__WORK TO COMPLETE__: Once you reach the line that holds "none -> blue trophy [639,127,718,251]" in the listing below, output it and every line after it through the line that holds "none -> blue bell [721,286,771,354]", word for word.

__EXTRACTED INFORMATION__:
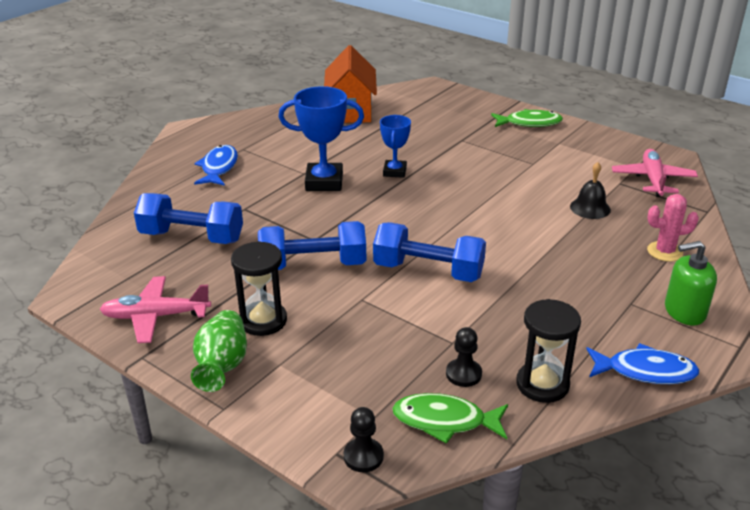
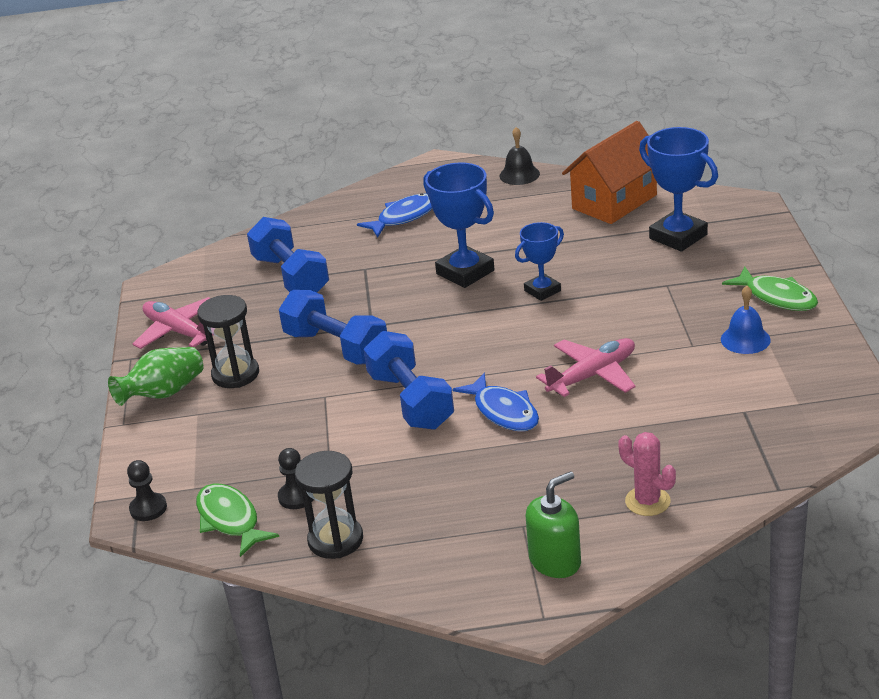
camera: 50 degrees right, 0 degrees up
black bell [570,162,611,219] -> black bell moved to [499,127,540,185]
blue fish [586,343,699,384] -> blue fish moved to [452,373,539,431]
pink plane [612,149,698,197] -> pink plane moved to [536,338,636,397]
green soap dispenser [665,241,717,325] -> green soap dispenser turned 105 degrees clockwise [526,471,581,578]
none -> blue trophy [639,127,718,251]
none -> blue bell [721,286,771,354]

---

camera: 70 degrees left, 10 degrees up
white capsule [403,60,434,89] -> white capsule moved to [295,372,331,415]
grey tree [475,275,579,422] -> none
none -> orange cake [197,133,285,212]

__FINAL ANSWER__:
none -> blue trophy [639,127,718,251]
none -> blue bell [721,286,771,354]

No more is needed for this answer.